**About this task**
Every single line below has to be printed once more, exactly.
** Opening Data supplied block **
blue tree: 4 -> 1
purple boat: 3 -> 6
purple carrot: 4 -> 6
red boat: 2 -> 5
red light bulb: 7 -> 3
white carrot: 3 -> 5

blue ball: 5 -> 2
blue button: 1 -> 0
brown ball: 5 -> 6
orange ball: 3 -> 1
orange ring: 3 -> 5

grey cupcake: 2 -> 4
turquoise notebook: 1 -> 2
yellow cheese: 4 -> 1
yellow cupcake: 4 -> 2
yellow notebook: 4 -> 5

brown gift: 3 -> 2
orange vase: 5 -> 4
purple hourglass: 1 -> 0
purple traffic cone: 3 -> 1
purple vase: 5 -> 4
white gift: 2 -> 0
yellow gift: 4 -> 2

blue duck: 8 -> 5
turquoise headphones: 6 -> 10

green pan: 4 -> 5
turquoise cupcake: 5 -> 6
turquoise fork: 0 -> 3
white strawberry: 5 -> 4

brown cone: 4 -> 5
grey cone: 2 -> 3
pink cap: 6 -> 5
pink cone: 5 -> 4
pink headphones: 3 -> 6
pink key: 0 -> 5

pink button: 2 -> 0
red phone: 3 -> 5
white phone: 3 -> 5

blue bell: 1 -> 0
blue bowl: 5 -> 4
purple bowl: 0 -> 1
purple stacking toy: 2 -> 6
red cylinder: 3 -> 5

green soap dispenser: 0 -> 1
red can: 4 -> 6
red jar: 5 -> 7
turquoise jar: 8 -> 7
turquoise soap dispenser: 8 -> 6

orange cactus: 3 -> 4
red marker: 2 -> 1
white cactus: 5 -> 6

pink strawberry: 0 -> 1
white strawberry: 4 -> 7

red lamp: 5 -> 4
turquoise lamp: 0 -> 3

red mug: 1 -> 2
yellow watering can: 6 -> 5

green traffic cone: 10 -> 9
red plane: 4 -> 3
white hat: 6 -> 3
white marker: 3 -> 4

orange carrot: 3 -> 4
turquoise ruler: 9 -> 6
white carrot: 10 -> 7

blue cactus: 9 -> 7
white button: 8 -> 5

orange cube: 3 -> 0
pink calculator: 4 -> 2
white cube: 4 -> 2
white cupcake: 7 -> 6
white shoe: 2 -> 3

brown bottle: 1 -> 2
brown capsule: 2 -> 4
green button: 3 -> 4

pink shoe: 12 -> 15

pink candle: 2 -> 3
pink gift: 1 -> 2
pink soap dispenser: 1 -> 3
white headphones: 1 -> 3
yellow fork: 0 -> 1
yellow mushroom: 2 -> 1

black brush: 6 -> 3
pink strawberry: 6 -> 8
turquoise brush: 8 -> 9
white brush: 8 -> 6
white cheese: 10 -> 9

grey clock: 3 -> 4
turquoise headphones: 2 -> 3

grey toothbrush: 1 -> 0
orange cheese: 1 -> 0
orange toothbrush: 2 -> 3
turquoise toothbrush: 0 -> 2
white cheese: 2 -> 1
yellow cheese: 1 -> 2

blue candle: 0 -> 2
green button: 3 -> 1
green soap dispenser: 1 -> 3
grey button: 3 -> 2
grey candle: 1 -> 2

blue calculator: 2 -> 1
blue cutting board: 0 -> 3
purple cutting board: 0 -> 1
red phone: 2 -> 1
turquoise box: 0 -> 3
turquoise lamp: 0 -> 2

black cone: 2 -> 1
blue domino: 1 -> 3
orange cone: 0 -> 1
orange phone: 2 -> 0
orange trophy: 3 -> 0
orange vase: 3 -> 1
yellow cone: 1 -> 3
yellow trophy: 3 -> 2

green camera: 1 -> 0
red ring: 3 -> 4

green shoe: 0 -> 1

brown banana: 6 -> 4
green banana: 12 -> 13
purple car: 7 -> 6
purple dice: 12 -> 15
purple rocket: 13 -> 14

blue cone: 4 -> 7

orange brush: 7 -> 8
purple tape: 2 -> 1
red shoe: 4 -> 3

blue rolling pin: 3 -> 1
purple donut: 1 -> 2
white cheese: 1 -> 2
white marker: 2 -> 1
** Closing Data supplied block **
**Response to this exercise**
blue tree: 4 -> 1
purple boat: 3 -> 6
purple carrot: 4 -> 6
red boat: 2 -> 5
red light bulb: 7 -> 3
white carrot: 3 -> 5

blue ball: 5 -> 2
blue button: 1 -> 0
brown ball: 5 -> 6
orange ball: 3 -> 1
orange ring: 3 -> 5

grey cupcake: 2 -> 4
turquoise notebook: 1 -> 2
yellow cheese: 4 -> 1
yellow cupcake: 4 -> 2
yellow notebook: 4 -> 5

brown gift: 3 -> 2
orange vase: 5 -> 4
purple hourglass: 1 -> 0
purple traffic cone: 3 -> 1
purple vase: 5 -> 4
white gift: 2 -> 0
yellow gift: 4 -> 2

blue duck: 8 -> 5
turquoise headphones: 6 -> 10

green pan: 4 -> 5
turquoise cupcake: 5 -> 6
turquoise fork: 0 -> 3
white strawberry: 5 -> 4

brown cone: 4 -> 5
grey cone: 2 -> 3
pink cap: 6 -> 5
pink cone: 5 -> 4
pink headphones: 3 -> 6
pink key: 0 -> 5

pink button: 2 -> 0
red phone: 3 -> 5
white phone: 3 -> 5

blue bell: 1 -> 0
blue bowl: 5 -> 4
purple bowl: 0 -> 1
purple stacking toy: 2 -> 6
red cylinder: 3 -> 5

green soap dispenser: 0 -> 1
red can: 4 -> 6
red jar: 5 -> 7
turquoise jar: 8 -> 7
turquoise soap dispenser: 8 -> 6

orange cactus: 3 -> 4
red marker: 2 -> 1
white cactus: 5 -> 6

pink strawberry: 0 -> 1
white strawberry: 4 -> 7

red lamp: 5 -> 4
turquoise lamp: 0 -> 3

red mug: 1 -> 2
yellow watering can: 6 -> 5

green traffic cone: 10 -> 9
red plane: 4 -> 3
white hat: 6 -> 3
white marker: 3 -> 4

orange carrot: 3 -> 4
turquoise ruler: 9 -> 6
white carrot: 10 -> 7

blue cactus: 9 -> 7
white button: 8 -> 5

orange cube: 3 -> 0
pink calculator: 4 -> 2
white cube: 4 -> 2
white cupcake: 7 -> 6
white shoe: 2 -> 3

brown bottle: 1 -> 2
brown capsule: 2 -> 4
green button: 3 -> 4

pink shoe: 12 -> 15

pink candle: 2 -> 3
pink gift: 1 -> 2
pink soap dispenser: 1 -> 3
white headphones: 1 -> 3
yellow fork: 0 -> 1
yellow mushroom: 2 -> 1

black brush: 6 -> 3
pink strawberry: 6 -> 8
turquoise brush: 8 -> 9
white brush: 8 -> 6
white cheese: 10 -> 9

grey clock: 3 -> 4
turquoise headphones: 2 -> 3

grey toothbrush: 1 -> 0
orange cheese: 1 -> 0
orange toothbrush: 2 -> 3
turquoise toothbrush: 0 -> 2
white cheese: 2 -> 1
yellow cheese: 1 -> 2

blue candle: 0 -> 2
green button: 3 -> 1
green soap dispenser: 1 -> 3
grey button: 3 -> 2
grey candle: 1 -> 2

blue calculator: 2 -> 1
blue cutting board: 0 -> 3
purple cutting board: 0 -> 1
red phone: 2 -> 1
turquoise box: 0 -> 3
turquoise lamp: 0 -> 2

black cone: 2 -> 1
blue domino: 1 -> 3
orange cone: 0 -> 1
orange phone: 2 -> 0
orange trophy: 3 -> 0
orange vase: 3 -> 1
yellow cone: 1 -> 3
yellow trophy: 3 -> 2

green camera: 1 -> 0
red ring: 3 -> 4

green shoe: 0 -> 1

brown banana: 6 -> 4
green banana: 12 -> 13
purple car: 7 -> 6
purple dice: 12 -> 15
purple rocket: 13 -> 14

blue cone: 4 -> 7

orange brush: 7 -> 8
purple tape: 2 -> 1
red shoe: 4 -> 3

blue rolling pin: 3 -> 1
purple donut: 1 -> 2
white cheese: 1 -> 2
white marker: 2 -> 1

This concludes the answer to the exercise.